# Work task
What lines of the data include the string "cyan"? Copy them all.

(Coordinate-based object records)
************
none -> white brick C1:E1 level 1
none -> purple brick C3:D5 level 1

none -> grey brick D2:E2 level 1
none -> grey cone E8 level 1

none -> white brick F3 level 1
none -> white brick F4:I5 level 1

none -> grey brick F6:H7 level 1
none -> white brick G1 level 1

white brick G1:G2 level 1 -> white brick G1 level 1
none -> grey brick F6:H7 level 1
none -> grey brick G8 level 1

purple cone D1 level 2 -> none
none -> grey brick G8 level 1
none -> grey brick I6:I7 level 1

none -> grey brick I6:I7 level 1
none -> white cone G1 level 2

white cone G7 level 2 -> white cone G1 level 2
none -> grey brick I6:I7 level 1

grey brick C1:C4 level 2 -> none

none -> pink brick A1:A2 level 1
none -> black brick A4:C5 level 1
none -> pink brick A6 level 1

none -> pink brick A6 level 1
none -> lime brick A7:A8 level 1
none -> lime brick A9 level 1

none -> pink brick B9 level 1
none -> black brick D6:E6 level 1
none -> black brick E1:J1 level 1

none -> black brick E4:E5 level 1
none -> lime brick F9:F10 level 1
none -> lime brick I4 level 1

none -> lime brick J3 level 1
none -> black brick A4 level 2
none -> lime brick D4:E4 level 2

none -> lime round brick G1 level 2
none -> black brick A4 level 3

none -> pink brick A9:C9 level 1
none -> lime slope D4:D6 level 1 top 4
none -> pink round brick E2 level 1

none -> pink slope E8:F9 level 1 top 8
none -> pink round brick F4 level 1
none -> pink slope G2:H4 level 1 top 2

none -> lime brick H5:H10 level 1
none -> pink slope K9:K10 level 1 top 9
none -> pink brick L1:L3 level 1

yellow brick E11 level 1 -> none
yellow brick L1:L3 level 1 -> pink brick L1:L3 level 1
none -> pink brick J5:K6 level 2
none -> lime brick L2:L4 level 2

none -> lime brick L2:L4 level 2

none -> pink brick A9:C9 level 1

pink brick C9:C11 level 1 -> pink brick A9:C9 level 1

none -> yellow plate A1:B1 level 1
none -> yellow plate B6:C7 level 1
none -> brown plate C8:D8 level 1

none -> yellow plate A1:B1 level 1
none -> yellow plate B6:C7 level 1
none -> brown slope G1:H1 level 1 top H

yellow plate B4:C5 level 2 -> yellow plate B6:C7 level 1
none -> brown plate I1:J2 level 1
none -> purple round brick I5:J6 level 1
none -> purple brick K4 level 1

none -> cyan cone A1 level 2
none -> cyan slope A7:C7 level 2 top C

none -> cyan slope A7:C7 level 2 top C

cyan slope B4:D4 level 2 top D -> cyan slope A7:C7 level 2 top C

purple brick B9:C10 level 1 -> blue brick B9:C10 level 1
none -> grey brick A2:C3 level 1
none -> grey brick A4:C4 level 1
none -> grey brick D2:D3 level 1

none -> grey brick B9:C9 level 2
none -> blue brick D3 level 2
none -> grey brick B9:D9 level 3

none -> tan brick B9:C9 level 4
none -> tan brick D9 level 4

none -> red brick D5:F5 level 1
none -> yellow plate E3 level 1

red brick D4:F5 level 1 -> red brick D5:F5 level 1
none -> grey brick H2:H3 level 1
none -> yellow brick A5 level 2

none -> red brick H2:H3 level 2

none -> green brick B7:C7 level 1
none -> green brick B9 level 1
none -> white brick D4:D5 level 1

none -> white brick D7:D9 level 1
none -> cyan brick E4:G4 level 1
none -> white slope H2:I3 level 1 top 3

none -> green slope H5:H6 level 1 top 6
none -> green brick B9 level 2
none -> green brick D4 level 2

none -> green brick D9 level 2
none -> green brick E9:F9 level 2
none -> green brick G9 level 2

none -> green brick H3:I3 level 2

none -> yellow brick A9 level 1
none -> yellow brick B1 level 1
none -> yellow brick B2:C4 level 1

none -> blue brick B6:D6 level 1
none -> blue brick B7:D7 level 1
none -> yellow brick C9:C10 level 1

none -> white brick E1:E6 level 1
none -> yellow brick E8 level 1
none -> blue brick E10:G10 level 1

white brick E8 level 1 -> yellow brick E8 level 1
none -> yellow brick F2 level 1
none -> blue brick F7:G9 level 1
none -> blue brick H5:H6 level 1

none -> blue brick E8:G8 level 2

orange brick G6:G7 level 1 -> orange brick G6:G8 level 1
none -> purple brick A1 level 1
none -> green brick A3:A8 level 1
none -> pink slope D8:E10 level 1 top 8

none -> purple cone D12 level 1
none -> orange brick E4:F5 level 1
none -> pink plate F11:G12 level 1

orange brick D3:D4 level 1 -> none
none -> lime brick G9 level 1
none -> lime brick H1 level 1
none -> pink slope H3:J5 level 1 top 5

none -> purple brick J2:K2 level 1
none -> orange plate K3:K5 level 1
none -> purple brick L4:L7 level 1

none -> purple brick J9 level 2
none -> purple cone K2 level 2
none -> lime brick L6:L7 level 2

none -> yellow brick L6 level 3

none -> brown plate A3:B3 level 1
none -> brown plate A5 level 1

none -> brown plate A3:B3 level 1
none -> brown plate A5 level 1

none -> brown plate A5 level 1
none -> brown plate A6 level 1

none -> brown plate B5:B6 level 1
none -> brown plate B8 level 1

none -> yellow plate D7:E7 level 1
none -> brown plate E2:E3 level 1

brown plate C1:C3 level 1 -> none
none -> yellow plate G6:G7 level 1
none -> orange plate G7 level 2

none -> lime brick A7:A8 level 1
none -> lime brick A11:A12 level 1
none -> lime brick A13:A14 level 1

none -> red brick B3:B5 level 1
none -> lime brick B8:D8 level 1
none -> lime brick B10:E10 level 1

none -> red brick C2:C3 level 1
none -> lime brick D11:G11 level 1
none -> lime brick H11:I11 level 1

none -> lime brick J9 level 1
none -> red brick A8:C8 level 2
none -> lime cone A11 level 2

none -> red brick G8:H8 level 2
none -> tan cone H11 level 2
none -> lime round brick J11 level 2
************
# Solution to the problem
none -> cyan cone A1 level 2
none -> cyan slope A7:C7 level 2 top C
none -> cyan slope A7:C7 level 2 top C
cyan slope B4:D4 level 2 top D -> cyan slope A7:C7 level 2 top C
none -> cyan brick E4:G4 level 1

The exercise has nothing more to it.